## WORK TO COMPLETE:
The answer must be every line of the records below that contains the word "none".

(RECORDS TO PROCESS begins)

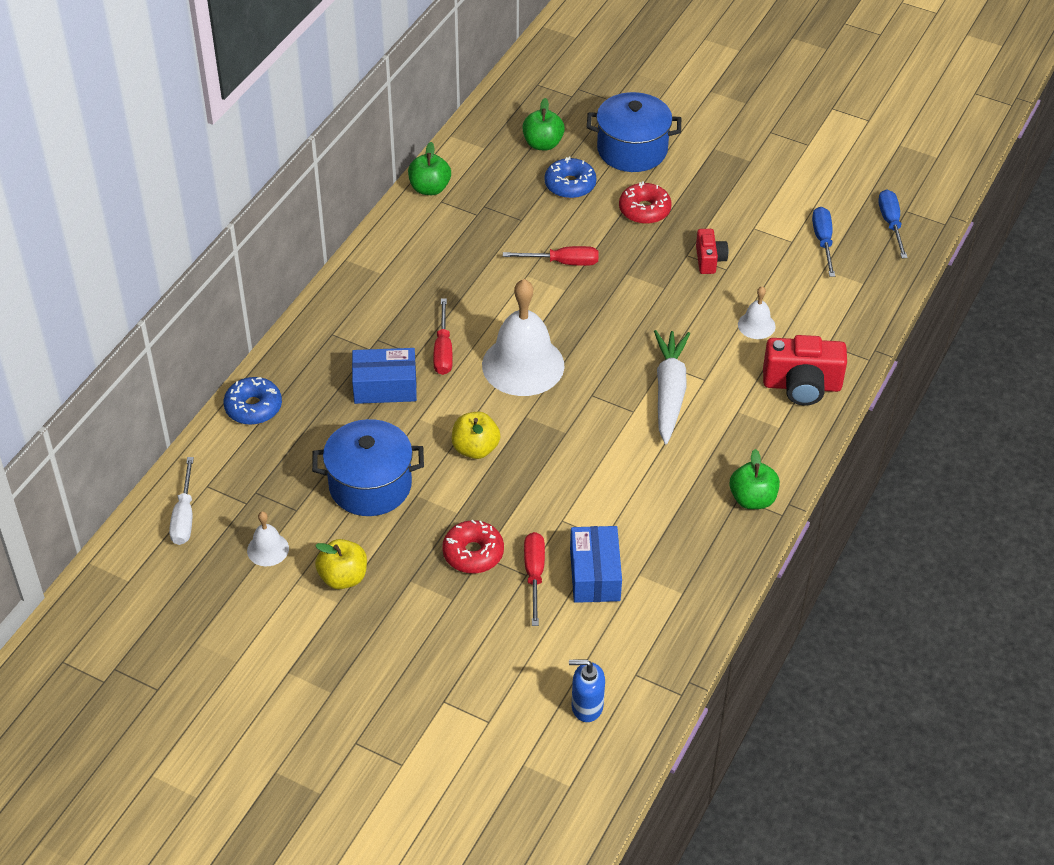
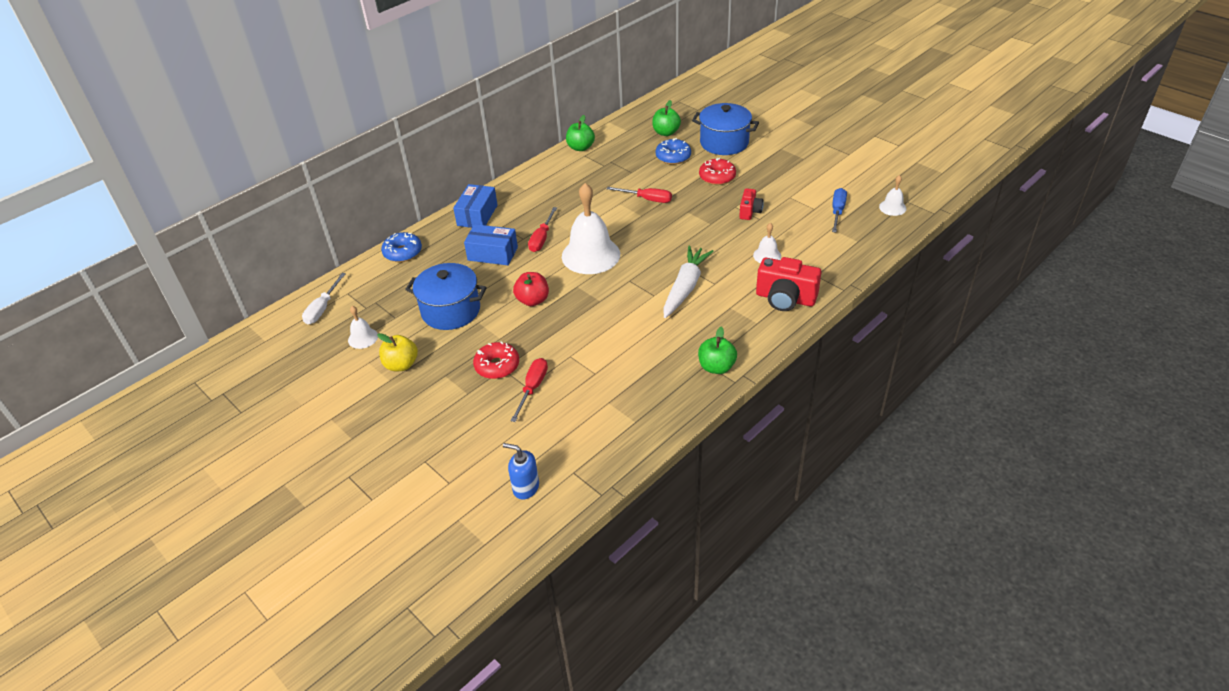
camera: 20 degrees right, 5 degrees down
(475, 449) = (533, 300): yellow apple -> red apple
(595, 574) = (576, 396): blue box -> blue box (477, 215)
(891, 223) = (892, 207): blue screwdriver -> white bell

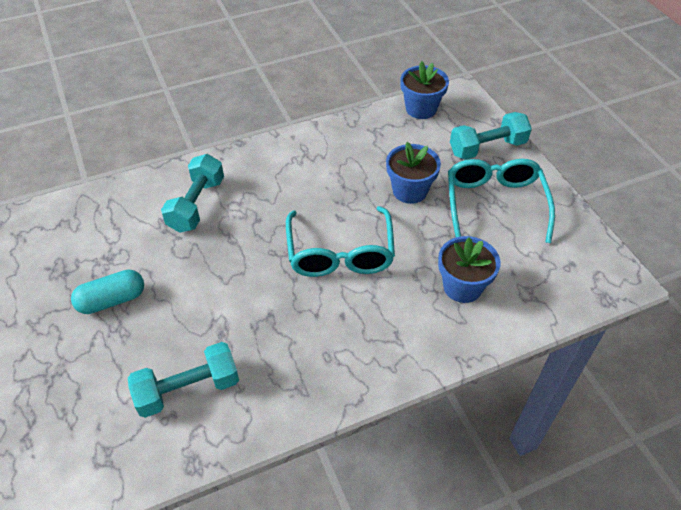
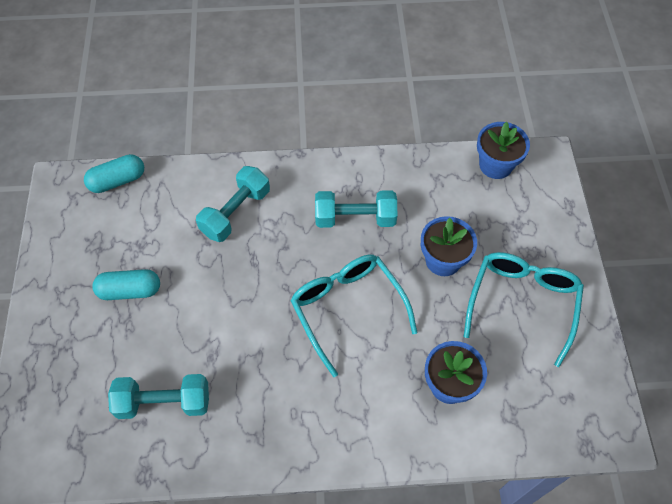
camera: 20 degrees right, 10 degrees up
(63, 209) = (117, 181): none -> turquoise capsule
(340, 253) = (347, 309): turquoise glasses -> turquoise glasses turned 135 degrees clockwise
(487, 148) = (544, 234): turquoise dumbbell -> turquoise dumbbell (355, 218)

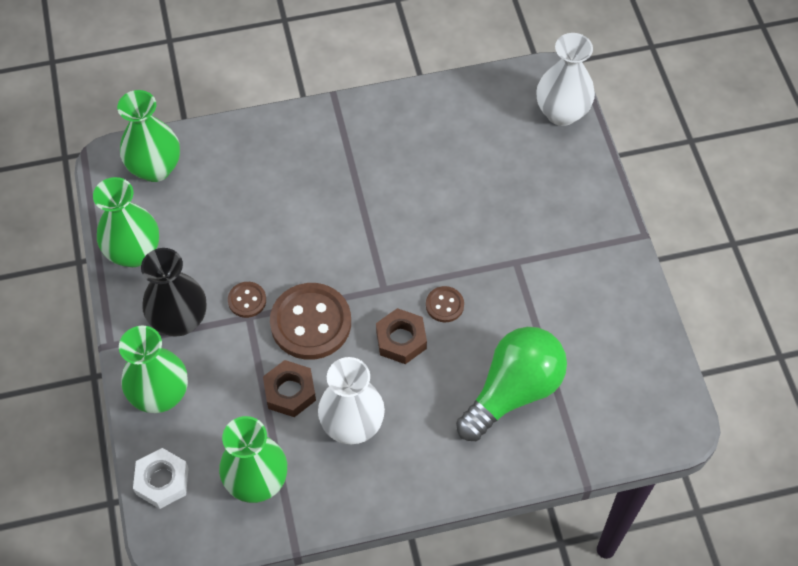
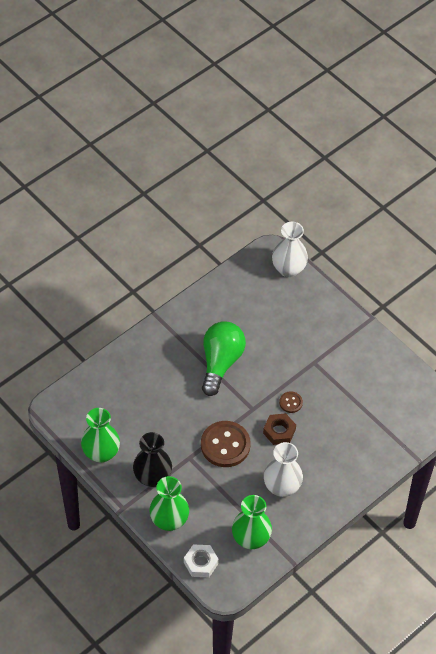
camera: 30 degrees left, 5 degrees down
(155, 168) = (80, 401): green vase -> none
(247, 300) = (182, 449): brown button -> none
(290, 392) = (238, 486): brown nut -> none
(513, 391) = (354, 430): green light bulb -> green light bulb (220, 363)

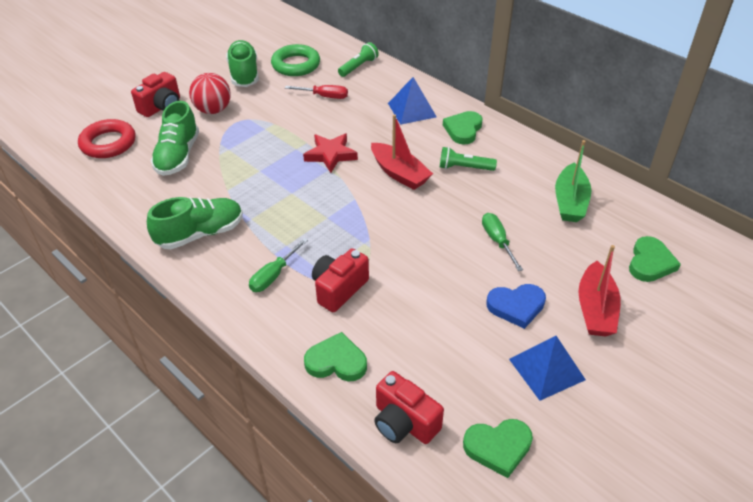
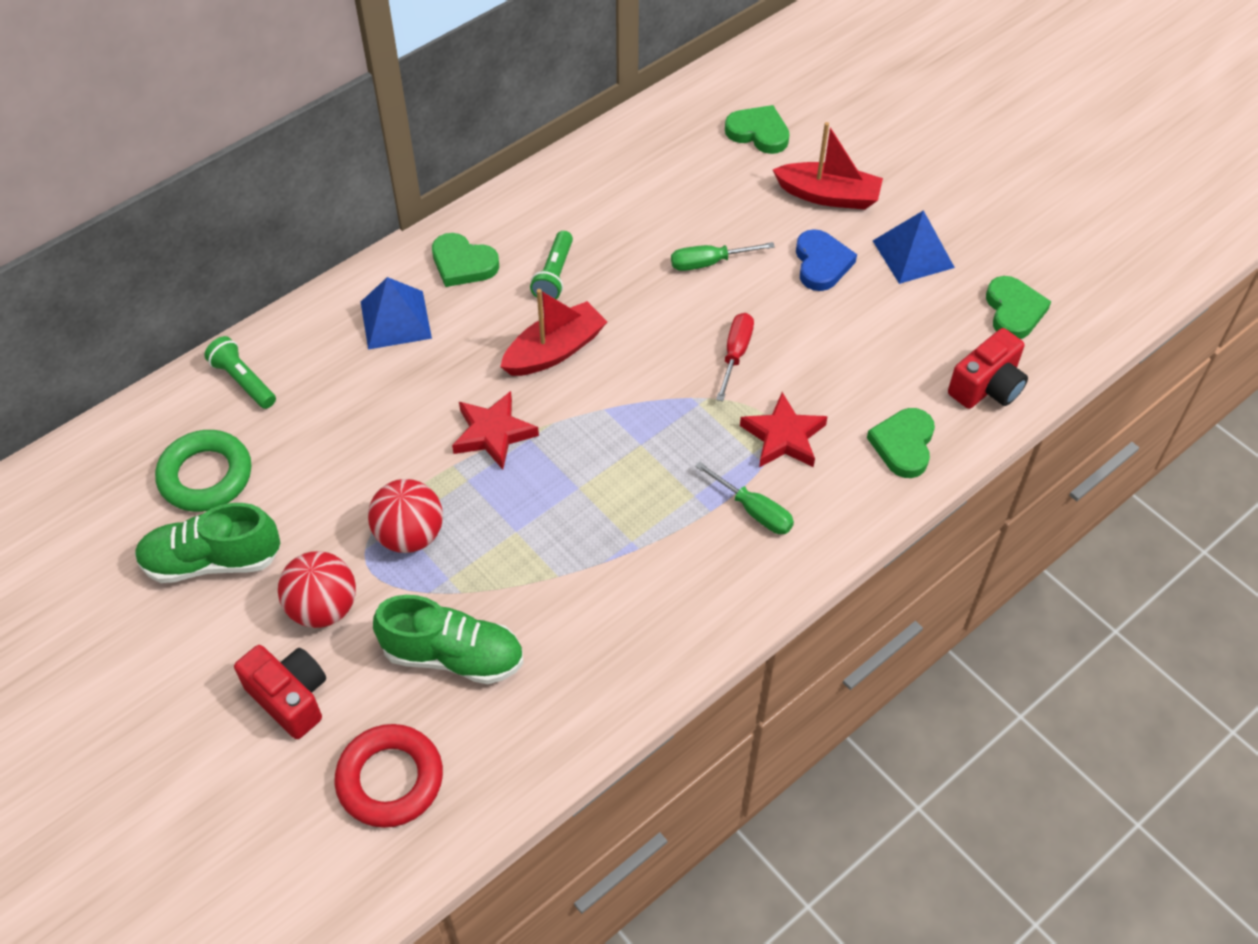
camera: 85 degrees left, 10 degrees up
(200, 234) = (659, 607): green shoe -> none
(258, 132) = (410, 535): none -> red ball
(324, 96) = (324, 435): red screwdriver -> red screwdriver (735, 354)
(339, 289) = (783, 437): red camera -> red star
(570, 202) = (643, 179): green boat -> none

(RECORDS TO PROCESS ends)

## OUTPUT FOR THIS TASK:
(63, 209) = (117, 181): none -> turquoise capsule
(155, 168) = (80, 401): green vase -> none
(247, 300) = (182, 449): brown button -> none
(290, 392) = (238, 486): brown nut -> none
(200, 234) = (659, 607): green shoe -> none
(258, 132) = (410, 535): none -> red ball
(570, 202) = (643, 179): green boat -> none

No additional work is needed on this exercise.